** Data extract follows **

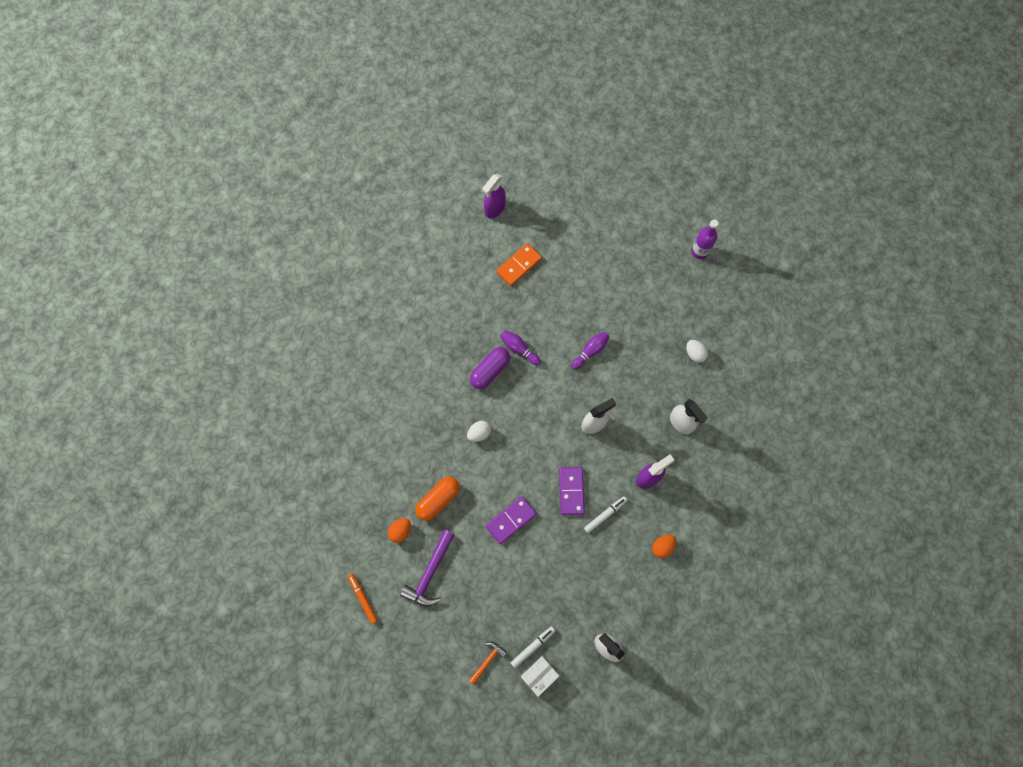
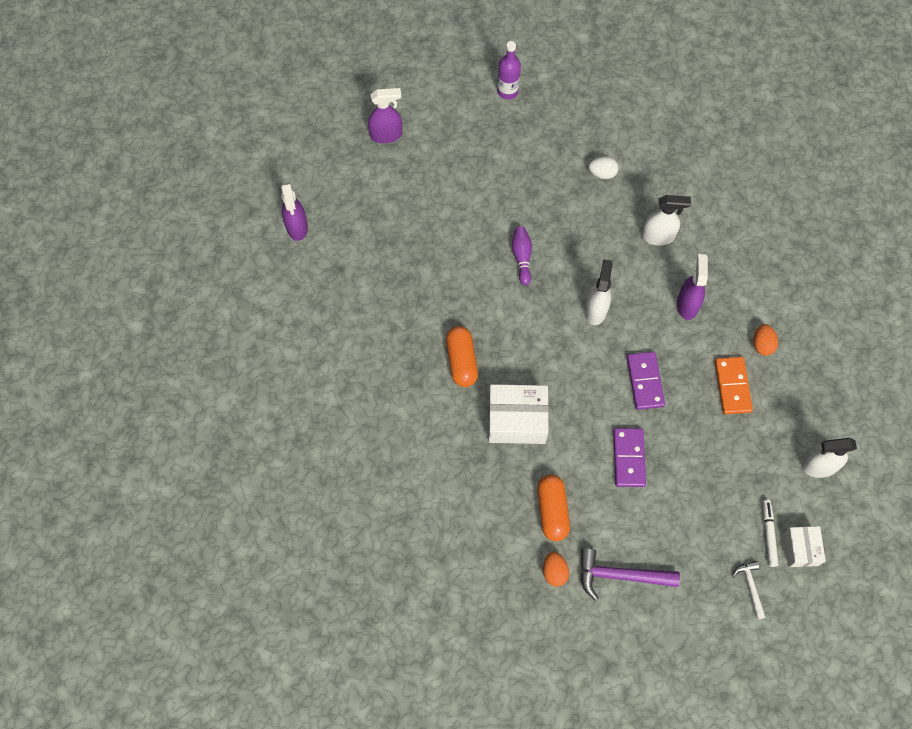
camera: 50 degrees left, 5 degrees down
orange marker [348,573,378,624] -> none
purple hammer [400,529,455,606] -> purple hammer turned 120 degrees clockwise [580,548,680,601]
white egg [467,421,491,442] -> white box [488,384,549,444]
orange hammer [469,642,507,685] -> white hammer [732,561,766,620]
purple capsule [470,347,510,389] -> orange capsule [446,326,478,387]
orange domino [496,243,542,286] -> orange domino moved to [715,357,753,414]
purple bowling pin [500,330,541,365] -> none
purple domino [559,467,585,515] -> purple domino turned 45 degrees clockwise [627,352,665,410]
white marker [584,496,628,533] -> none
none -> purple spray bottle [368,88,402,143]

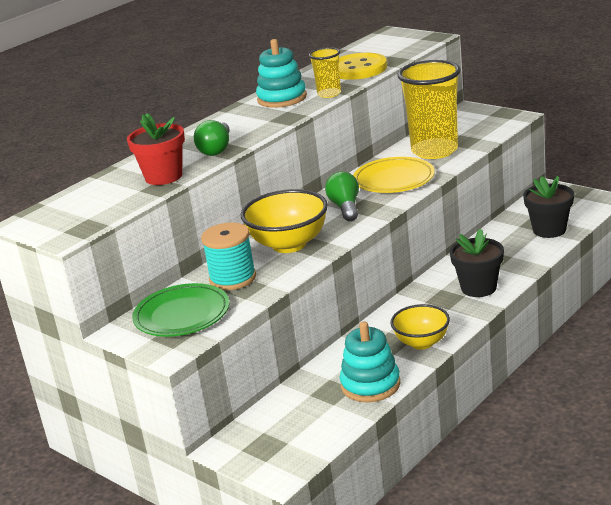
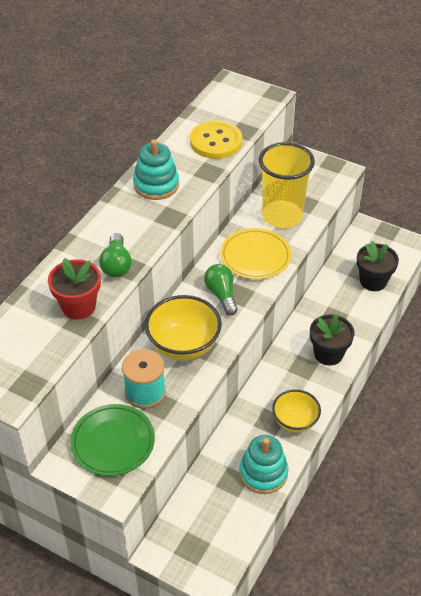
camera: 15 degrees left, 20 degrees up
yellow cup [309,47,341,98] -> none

** End of Data extract **

Work to complete: "purple bowling pin [500,330,541,365] -> none" marks the last line to keep. Retype every line from the start of the entries through that one, exactly, and drop the pictures.

Written response:
camera: 50 degrees left, 5 degrees down
orange marker [348,573,378,624] -> none
purple hammer [400,529,455,606] -> purple hammer turned 120 degrees clockwise [580,548,680,601]
white egg [467,421,491,442] -> white box [488,384,549,444]
orange hammer [469,642,507,685] -> white hammer [732,561,766,620]
purple capsule [470,347,510,389] -> orange capsule [446,326,478,387]
orange domino [496,243,542,286] -> orange domino moved to [715,357,753,414]
purple bowling pin [500,330,541,365] -> none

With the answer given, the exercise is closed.